(Synthetic shape transformation data)
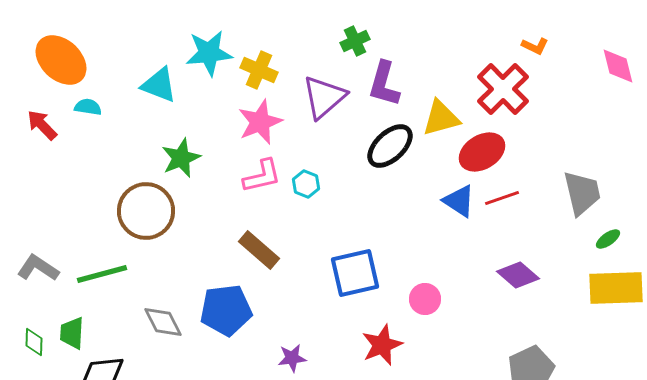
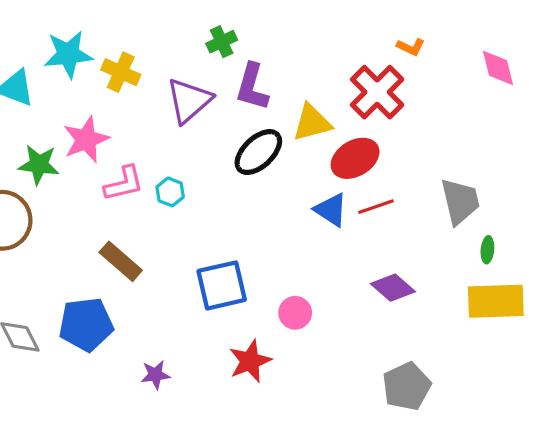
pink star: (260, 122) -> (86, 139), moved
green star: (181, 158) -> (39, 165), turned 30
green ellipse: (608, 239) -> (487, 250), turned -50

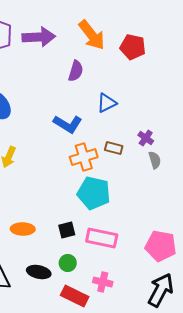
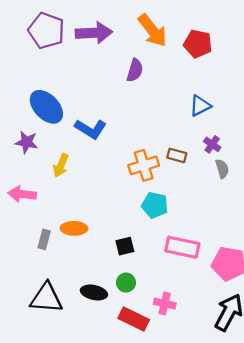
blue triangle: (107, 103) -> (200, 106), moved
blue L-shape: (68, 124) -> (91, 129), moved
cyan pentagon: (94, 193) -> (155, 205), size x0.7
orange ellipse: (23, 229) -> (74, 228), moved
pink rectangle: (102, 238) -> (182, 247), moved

...

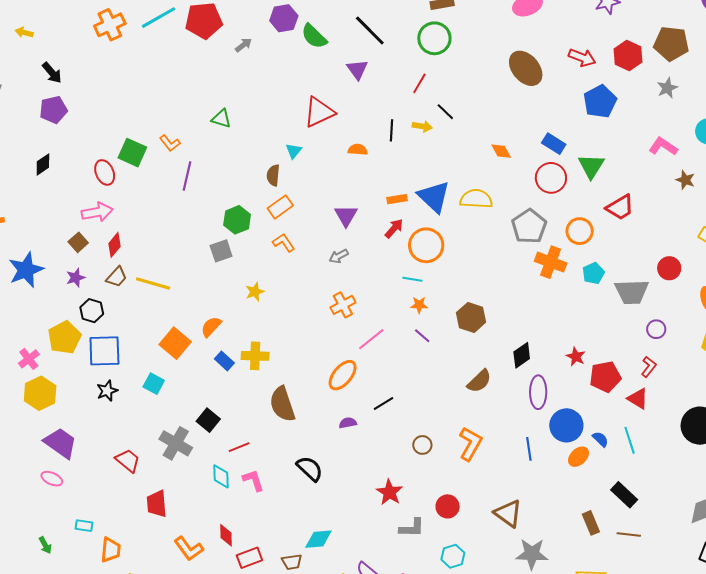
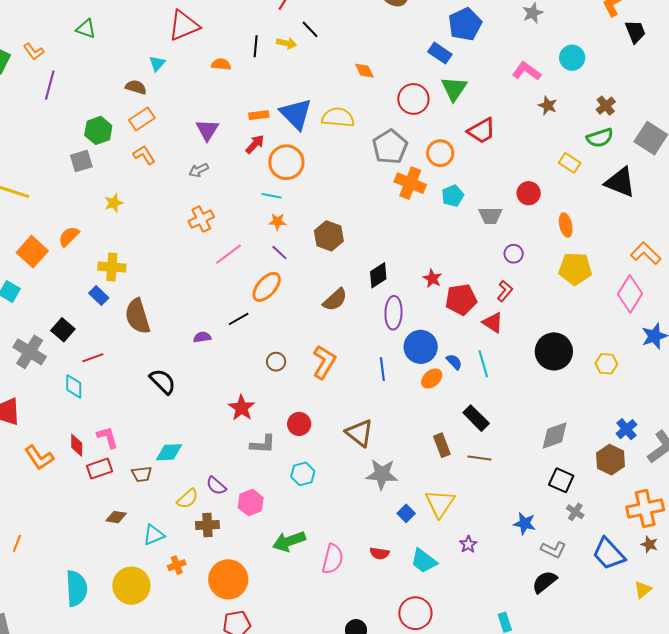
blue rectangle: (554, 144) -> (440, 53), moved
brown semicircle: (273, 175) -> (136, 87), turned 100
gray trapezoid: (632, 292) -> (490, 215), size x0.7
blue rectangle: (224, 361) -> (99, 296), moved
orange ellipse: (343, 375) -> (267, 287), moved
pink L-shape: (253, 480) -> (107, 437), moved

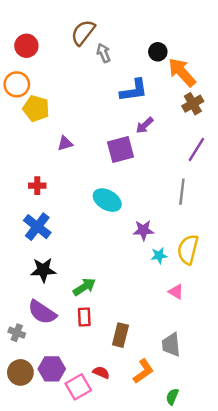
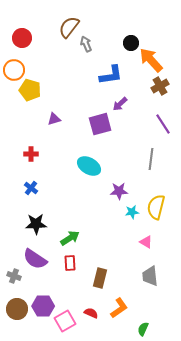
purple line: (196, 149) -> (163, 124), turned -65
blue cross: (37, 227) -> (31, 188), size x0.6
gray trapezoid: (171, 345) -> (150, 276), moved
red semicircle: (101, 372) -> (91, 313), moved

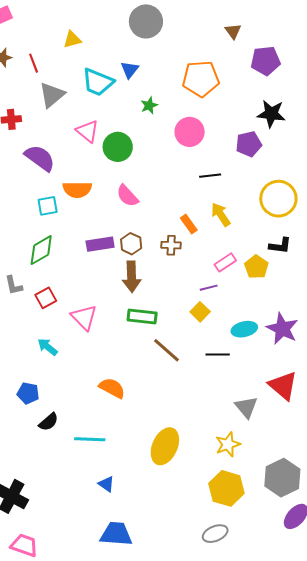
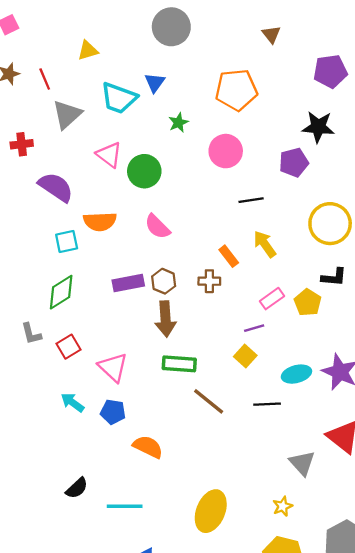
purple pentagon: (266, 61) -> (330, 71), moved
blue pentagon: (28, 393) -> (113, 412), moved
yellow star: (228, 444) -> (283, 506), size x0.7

...

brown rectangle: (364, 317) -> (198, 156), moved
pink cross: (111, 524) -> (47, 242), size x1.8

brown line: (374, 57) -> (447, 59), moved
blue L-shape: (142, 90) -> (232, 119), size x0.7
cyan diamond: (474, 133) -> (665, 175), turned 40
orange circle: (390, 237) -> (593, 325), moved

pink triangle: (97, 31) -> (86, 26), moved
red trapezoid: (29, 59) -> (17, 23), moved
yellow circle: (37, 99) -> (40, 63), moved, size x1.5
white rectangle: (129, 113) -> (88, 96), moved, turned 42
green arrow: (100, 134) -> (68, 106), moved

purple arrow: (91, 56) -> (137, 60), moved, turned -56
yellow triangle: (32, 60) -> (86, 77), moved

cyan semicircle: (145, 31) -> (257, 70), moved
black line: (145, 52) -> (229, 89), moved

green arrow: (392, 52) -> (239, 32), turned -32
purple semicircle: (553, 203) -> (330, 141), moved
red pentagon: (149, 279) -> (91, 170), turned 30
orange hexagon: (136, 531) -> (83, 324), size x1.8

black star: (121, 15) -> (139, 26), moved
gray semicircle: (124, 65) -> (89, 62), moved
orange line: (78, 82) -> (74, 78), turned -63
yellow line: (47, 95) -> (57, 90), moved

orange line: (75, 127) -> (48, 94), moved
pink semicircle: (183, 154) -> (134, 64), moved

## WORK ORDER
Nothing should appear in the answer except the lines above from the line with "cyan semicircle: (145, 31)" through the line with "pink semicircle: (183, 154)", both included, written out exactly.

## REPLY TO THE EXERCISE
cyan semicircle: (145, 31) -> (257, 70), moved
black line: (145, 52) -> (229, 89), moved

green arrow: (392, 52) -> (239, 32), turned -32
purple semicircle: (553, 203) -> (330, 141), moved
red pentagon: (149, 279) -> (91, 170), turned 30
orange hexagon: (136, 531) -> (83, 324), size x1.8

black star: (121, 15) -> (139, 26), moved
gray semicircle: (124, 65) -> (89, 62), moved
orange line: (78, 82) -> (74, 78), turned -63
yellow line: (47, 95) -> (57, 90), moved

orange line: (75, 127) -> (48, 94), moved
pink semicircle: (183, 154) -> (134, 64), moved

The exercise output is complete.